• _Activity_
Reproduce this listing from its first line through the line with "blue square: (131, 75) -> (198, 140), moved", inclusive, leaving out all that follows.

--- Provided data ---

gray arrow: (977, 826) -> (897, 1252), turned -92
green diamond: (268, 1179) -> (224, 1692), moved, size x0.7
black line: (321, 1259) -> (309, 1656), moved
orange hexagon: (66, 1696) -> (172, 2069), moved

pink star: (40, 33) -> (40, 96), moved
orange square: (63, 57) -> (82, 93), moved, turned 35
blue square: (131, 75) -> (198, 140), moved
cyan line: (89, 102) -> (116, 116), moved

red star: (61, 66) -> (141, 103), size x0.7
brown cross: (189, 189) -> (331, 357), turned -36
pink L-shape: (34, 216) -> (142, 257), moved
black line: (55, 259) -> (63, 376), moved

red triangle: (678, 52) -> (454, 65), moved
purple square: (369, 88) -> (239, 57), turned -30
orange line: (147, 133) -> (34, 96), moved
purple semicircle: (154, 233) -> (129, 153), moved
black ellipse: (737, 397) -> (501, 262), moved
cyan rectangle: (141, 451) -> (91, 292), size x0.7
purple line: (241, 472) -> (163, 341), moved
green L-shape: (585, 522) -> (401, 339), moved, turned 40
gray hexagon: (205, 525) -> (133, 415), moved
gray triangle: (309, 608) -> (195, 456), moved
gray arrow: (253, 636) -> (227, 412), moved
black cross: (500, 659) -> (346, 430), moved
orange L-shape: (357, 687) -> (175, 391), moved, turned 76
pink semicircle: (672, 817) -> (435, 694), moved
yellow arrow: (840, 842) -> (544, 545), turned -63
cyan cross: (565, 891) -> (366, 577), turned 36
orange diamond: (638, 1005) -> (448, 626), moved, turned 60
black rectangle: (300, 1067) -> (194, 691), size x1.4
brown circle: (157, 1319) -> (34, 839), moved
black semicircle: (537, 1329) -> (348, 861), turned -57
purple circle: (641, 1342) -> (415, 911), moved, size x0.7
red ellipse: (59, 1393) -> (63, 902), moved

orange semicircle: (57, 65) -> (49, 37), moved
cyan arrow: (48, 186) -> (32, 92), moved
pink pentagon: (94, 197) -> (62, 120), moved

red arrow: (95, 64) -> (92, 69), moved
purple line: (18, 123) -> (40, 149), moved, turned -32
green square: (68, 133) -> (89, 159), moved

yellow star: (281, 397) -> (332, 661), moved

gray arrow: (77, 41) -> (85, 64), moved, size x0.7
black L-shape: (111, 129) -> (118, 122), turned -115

---

• _Solution for this problem_
gray arrow: (977, 826) -> (897, 1252), turned -92
green diamond: (268, 1179) -> (224, 1692), moved, size x0.7
black line: (321, 1259) -> (309, 1656), moved
orange hexagon: (66, 1696) -> (172, 2069), moved

pink star: (40, 33) -> (40, 96), moved
orange square: (63, 57) -> (82, 93), moved, turned 35
blue square: (131, 75) -> (198, 140), moved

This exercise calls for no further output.